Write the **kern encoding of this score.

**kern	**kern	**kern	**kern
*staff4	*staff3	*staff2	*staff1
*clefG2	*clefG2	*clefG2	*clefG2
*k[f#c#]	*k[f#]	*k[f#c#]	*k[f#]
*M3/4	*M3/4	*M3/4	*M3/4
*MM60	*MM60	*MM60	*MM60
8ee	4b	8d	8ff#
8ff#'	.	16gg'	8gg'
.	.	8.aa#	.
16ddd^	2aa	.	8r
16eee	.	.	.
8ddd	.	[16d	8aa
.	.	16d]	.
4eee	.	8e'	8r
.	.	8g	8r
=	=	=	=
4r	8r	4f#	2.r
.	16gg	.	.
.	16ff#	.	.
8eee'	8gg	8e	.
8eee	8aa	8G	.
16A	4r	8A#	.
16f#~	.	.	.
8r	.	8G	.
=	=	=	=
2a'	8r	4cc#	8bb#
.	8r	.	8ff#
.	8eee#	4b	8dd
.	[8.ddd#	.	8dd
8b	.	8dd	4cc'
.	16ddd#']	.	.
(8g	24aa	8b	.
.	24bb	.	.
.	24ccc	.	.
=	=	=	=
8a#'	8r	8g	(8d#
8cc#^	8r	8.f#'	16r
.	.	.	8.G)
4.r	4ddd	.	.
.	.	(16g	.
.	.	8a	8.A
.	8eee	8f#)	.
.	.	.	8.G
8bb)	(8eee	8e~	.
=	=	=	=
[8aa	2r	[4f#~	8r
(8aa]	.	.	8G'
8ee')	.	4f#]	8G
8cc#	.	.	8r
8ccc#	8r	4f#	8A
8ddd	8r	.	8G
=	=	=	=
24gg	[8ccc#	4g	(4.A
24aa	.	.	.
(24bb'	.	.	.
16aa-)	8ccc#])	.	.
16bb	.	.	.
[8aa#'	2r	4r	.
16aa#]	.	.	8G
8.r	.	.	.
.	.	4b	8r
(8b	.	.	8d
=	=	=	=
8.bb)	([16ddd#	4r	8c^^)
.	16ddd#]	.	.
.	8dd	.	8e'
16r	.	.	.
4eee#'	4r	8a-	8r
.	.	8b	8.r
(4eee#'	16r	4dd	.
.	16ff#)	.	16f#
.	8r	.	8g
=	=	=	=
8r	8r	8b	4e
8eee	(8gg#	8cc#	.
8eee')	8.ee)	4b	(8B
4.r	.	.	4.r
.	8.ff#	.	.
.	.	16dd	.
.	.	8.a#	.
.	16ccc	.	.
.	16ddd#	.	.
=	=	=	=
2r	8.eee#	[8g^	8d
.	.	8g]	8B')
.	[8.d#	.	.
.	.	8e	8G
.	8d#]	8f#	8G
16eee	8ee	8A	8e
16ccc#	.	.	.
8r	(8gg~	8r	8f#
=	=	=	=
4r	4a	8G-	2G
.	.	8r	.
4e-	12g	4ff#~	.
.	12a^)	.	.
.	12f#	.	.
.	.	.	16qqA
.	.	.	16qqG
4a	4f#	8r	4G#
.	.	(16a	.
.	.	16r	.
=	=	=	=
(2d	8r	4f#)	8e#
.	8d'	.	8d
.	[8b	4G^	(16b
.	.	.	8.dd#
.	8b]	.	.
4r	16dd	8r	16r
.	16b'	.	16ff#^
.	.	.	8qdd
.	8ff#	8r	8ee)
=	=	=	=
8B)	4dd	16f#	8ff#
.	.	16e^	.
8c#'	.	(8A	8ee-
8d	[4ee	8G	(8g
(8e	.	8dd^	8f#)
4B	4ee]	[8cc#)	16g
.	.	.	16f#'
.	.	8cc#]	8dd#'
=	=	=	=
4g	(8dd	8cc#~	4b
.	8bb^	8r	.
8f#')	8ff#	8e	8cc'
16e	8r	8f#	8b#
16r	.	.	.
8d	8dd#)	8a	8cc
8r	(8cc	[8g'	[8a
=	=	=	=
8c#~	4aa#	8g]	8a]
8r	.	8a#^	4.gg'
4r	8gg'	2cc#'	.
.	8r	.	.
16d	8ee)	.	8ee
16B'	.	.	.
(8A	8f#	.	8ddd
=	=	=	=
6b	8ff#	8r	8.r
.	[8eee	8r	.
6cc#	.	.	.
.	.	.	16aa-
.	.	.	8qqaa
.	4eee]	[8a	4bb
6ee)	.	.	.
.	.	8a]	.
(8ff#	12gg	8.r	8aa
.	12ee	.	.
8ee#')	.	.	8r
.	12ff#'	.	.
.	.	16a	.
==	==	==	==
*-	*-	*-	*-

----

[Exercise task]: Gather every line of the listing that contains the string "kern", and reproduce each one in full.

[Output below]:
Write the **kern encoding of this score.
**kern	**kern	**kern	**kern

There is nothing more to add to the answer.